Although the data below holds other lines too, output only those from the line with "(197, 479) = (132, 257): yellow fork -> none" up to and including the line with "camera: 35 degrees right, 10 degrees up", exactly as they appear.
►
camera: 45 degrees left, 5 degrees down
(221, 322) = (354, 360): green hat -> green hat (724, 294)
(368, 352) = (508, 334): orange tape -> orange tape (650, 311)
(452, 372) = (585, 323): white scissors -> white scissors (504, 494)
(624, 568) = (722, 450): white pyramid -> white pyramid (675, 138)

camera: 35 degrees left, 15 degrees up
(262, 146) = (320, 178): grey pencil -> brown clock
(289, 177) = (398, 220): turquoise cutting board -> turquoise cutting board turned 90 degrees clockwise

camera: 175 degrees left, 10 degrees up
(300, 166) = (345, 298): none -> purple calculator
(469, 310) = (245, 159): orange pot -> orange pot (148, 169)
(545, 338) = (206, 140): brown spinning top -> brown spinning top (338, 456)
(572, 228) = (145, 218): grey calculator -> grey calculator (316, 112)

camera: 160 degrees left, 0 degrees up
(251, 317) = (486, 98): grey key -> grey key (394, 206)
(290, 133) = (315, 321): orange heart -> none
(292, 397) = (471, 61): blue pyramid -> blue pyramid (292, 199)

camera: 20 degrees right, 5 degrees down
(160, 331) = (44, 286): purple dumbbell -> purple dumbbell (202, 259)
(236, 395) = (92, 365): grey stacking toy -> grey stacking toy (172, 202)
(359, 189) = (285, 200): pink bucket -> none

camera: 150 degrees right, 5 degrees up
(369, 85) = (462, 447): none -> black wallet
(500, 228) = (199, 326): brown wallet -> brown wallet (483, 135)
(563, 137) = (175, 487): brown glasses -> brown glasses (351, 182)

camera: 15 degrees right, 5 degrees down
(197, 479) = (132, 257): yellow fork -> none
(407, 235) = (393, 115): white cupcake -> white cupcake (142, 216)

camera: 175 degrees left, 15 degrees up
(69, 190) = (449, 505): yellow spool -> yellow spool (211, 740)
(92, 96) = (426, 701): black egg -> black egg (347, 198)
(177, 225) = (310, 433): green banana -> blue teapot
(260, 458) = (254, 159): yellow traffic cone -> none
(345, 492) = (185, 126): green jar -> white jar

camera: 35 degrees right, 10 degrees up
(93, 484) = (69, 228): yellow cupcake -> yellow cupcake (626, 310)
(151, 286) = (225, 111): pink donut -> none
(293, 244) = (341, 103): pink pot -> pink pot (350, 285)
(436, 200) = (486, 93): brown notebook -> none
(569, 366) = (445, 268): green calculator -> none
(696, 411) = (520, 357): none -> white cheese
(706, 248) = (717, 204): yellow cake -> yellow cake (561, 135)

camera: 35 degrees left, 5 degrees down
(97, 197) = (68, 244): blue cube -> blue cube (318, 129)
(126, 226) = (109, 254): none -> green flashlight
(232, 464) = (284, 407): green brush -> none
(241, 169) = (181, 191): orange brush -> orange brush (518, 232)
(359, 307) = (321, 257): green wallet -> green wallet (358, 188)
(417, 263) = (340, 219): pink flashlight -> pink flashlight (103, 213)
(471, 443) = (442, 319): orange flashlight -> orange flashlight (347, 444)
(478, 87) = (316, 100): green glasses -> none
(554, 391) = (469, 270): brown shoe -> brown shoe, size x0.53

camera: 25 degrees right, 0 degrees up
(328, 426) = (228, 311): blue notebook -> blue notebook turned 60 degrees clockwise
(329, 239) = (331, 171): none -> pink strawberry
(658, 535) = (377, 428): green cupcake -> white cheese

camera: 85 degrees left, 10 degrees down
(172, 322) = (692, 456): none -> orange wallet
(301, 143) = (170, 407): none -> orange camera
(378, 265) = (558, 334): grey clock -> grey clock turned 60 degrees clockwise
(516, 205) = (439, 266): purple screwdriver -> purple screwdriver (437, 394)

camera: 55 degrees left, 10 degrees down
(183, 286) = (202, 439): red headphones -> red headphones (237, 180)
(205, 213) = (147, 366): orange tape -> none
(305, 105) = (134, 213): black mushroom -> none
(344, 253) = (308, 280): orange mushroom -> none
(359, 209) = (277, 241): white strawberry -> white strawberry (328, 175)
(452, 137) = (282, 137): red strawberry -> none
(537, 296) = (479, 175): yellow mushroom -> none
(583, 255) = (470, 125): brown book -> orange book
◄
> _RESPONSE BELOW_
(197, 479) = (132, 257): yellow fork -> none
(407, 235) = (393, 115): white cupcake -> white cupcake (142, 216)

camera: 175 degrees left, 15 degrees up
(69, 190) = (449, 505): yellow spool -> yellow spool (211, 740)
(92, 96) = (426, 701): black egg -> black egg (347, 198)
(177, 225) = (310, 433): green banana -> blue teapot
(260, 458) = (254, 159): yellow traffic cone -> none
(345, 492) = (185, 126): green jar -> white jar

camera: 35 degrees right, 10 degrees up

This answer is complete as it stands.